Spatial object tracking data:

= Beginning of Section =

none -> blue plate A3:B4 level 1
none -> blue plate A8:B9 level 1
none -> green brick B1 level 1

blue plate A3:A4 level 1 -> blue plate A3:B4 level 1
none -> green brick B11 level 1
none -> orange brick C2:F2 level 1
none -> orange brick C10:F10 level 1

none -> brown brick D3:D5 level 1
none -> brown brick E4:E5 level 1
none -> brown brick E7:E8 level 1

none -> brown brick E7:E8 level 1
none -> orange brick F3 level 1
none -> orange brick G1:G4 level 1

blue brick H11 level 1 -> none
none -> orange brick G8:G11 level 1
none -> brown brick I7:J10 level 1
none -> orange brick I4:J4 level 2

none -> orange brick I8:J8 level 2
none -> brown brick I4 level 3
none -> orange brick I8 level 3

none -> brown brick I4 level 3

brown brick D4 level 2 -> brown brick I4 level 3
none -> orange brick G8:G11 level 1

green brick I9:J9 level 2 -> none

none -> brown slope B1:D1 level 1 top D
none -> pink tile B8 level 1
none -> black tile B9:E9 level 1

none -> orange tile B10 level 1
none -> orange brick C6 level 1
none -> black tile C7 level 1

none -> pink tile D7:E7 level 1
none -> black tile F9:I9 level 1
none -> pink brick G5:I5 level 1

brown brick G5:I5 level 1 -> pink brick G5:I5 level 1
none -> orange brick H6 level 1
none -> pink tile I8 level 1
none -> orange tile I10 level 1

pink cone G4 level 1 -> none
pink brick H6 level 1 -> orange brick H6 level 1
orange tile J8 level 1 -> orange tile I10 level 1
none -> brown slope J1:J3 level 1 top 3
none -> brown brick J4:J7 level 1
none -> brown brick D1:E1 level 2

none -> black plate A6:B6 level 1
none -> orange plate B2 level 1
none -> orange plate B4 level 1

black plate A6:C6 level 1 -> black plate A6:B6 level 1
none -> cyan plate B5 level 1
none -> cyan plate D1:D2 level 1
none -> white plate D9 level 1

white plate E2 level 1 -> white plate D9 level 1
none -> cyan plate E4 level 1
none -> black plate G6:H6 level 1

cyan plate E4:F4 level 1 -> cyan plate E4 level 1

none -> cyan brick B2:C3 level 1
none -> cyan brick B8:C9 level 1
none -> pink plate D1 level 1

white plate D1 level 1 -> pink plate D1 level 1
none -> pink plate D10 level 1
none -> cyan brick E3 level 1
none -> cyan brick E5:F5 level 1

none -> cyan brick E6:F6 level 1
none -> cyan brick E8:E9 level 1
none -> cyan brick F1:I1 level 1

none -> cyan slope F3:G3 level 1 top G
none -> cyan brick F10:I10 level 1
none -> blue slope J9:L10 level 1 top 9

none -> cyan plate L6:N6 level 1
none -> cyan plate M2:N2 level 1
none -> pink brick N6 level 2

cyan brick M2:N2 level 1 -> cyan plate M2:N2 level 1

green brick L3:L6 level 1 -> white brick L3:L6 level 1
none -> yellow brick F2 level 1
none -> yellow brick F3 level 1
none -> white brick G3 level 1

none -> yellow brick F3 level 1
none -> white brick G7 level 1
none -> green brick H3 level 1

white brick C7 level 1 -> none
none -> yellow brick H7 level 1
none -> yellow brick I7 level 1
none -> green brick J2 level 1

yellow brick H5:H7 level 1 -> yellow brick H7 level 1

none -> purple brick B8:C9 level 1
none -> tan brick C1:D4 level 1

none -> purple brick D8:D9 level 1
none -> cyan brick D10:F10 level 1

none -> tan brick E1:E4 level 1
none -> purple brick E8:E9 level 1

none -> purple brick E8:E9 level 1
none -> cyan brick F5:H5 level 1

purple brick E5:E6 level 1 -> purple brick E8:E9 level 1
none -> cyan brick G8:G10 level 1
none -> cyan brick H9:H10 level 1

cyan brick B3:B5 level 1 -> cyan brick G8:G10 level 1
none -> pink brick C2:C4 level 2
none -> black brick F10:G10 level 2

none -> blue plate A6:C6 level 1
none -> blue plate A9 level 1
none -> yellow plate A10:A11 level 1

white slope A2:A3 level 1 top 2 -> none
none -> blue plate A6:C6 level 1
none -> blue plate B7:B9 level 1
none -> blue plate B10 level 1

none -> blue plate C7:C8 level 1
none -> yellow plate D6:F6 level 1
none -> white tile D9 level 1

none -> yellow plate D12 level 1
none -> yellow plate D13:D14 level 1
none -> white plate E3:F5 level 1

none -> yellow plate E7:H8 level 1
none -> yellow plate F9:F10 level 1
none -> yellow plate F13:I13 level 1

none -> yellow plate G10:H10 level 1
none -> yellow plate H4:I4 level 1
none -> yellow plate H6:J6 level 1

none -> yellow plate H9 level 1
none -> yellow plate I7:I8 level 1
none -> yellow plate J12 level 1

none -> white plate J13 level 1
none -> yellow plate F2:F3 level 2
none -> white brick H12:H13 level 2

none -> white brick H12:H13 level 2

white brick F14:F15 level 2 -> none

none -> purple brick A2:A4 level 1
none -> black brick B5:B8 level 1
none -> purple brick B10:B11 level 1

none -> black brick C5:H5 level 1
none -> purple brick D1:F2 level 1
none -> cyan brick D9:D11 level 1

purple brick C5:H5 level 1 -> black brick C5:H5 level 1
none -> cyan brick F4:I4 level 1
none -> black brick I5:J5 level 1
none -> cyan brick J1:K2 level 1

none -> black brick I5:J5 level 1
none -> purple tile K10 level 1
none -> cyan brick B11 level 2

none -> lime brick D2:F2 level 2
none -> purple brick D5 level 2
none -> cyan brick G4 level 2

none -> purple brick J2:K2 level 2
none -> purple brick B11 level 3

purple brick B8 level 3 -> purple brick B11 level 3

= End of Section =

Aim of the exercise –
Return every line above exactly as it stands.

Your solution –
none -> blue plate A3:B4 level 1
none -> blue plate A8:B9 level 1
none -> green brick B1 level 1

blue plate A3:A4 level 1 -> blue plate A3:B4 level 1
none -> green brick B11 level 1
none -> orange brick C2:F2 level 1
none -> orange brick C10:F10 level 1

none -> brown brick D3:D5 level 1
none -> brown brick E4:E5 level 1
none -> brown brick E7:E8 level 1

none -> brown brick E7:E8 level 1
none -> orange brick F3 level 1
none -> orange brick G1:G4 level 1

blue brick H11 level 1 -> none
none -> orange brick G8:G11 level 1
none -> brown brick I7:J10 level 1
none -> orange brick I4:J4 level 2

none -> orange brick I8:J8 level 2
none -> brown brick I4 level 3
none -> orange brick I8 level 3

none -> brown brick I4 level 3

brown brick D4 level 2 -> brown brick I4 level 3
none -> orange brick G8:G11 level 1

green brick I9:J9 level 2 -> none

none -> brown slope B1:D1 level 1 top D
none -> pink tile B8 level 1
none -> black tile B9:E9 level 1

none -> orange tile B10 level 1
none -> orange brick C6 level 1
none -> black tile C7 level 1

none -> pink tile D7:E7 level 1
none -> black tile F9:I9 level 1
none -> pink brick G5:I5 level 1

brown brick G5:I5 level 1 -> pink brick G5:I5 level 1
none -> orange brick H6 level 1
none -> pink tile I8 level 1
none -> orange tile I10 level 1

pink cone G4 level 1 -> none
pink brick H6 level 1 -> orange brick H6 level 1
orange tile J8 level 1 -> orange tile I10 level 1
none -> brown slope J1:J3 level 1 top 3
none -> brown brick J4:J7 level 1
none -> brown brick D1:E1 level 2

none -> black plate A6:B6 level 1
none -> orange plate B2 level 1
none -> orange plate B4 level 1

black plate A6:C6 level 1 -> black plate A6:B6 level 1
none -> cyan plate B5 level 1
none -> cyan plate D1:D2 level 1
none -> white plate D9 level 1

white plate E2 level 1 -> white plate D9 level 1
none -> cyan plate E4 level 1
none -> black plate G6:H6 level 1

cyan plate E4:F4 level 1 -> cyan plate E4 level 1

none -> cyan brick B2:C3 level 1
none -> cyan brick B8:C9 level 1
none -> pink plate D1 level 1

white plate D1 level 1 -> pink plate D1 level 1
none -> pink plate D10 level 1
none -> cyan brick E3 level 1
none -> cyan brick E5:F5 level 1

none -> cyan brick E6:F6 level 1
none -> cyan brick E8:E9 level 1
none -> cyan brick F1:I1 level 1

none -> cyan slope F3:G3 level 1 top G
none -> cyan brick F10:I10 level 1
none -> blue slope J9:L10 level 1 top 9

none -> cyan plate L6:N6 level 1
none -> cyan plate M2:N2 level 1
none -> pink brick N6 level 2

cyan brick M2:N2 level 1 -> cyan plate M2:N2 level 1

green brick L3:L6 level 1 -> white brick L3:L6 level 1
none -> yellow brick F2 level 1
none -> yellow brick F3 level 1
none -> white brick G3 level 1

none -> yellow brick F3 level 1
none -> white brick G7 level 1
none -> green brick H3 level 1

white brick C7 level 1 -> none
none -> yellow brick H7 level 1
none -> yellow brick I7 level 1
none -> green brick J2 level 1

yellow brick H5:H7 level 1 -> yellow brick H7 level 1

none -> purple brick B8:C9 level 1
none -> tan brick C1:D4 level 1

none -> purple brick D8:D9 level 1
none -> cyan brick D10:F10 level 1

none -> tan brick E1:E4 level 1
none -> purple brick E8:E9 level 1

none -> purple brick E8:E9 level 1
none -> cyan brick F5:H5 level 1

purple brick E5:E6 level 1 -> purple brick E8:E9 level 1
none -> cyan brick G8:G10 level 1
none -> cyan brick H9:H10 level 1

cyan brick B3:B5 level 1 -> cyan brick G8:G10 level 1
none -> pink brick C2:C4 level 2
none -> black brick F10:G10 level 2

none -> blue plate A6:C6 level 1
none -> blue plate A9 level 1
none -> yellow plate A10:A11 level 1

white slope A2:A3 level 1 top 2 -> none
none -> blue plate A6:C6 level 1
none -> blue plate B7:B9 level 1
none -> blue plate B10 level 1

none -> blue plate C7:C8 level 1
none -> yellow plate D6:F6 level 1
none -> white tile D9 level 1

none -> yellow plate D12 level 1
none -> yellow plate D13:D14 level 1
none -> white plate E3:F5 level 1

none -> yellow plate E7:H8 level 1
none -> yellow plate F9:F10 level 1
none -> yellow plate F13:I13 level 1

none -> yellow plate G10:H10 level 1
none -> yellow plate H4:I4 level 1
none -> yellow plate H6:J6 level 1

none -> yellow plate H9 level 1
none -> yellow plate I7:I8 level 1
none -> yellow plate J12 level 1

none -> white plate J13 level 1
none -> yellow plate F2:F3 level 2
none -> white brick H12:H13 level 2

none -> white brick H12:H13 level 2

white brick F14:F15 level 2 -> none

none -> purple brick A2:A4 level 1
none -> black brick B5:B8 level 1
none -> purple brick B10:B11 level 1

none -> black brick C5:H5 level 1
none -> purple brick D1:F2 level 1
none -> cyan brick D9:D11 level 1

purple brick C5:H5 level 1 -> black brick C5:H5 level 1
none -> cyan brick F4:I4 level 1
none -> black brick I5:J5 level 1
none -> cyan brick J1:K2 level 1

none -> black brick I5:J5 level 1
none -> purple tile K10 level 1
none -> cyan brick B11 level 2

none -> lime brick D2:F2 level 2
none -> purple brick D5 level 2
none -> cyan brick G4 level 2

none -> purple brick J2:K2 level 2
none -> purple brick B11 level 3

purple brick B8 level 3 -> purple brick B11 level 3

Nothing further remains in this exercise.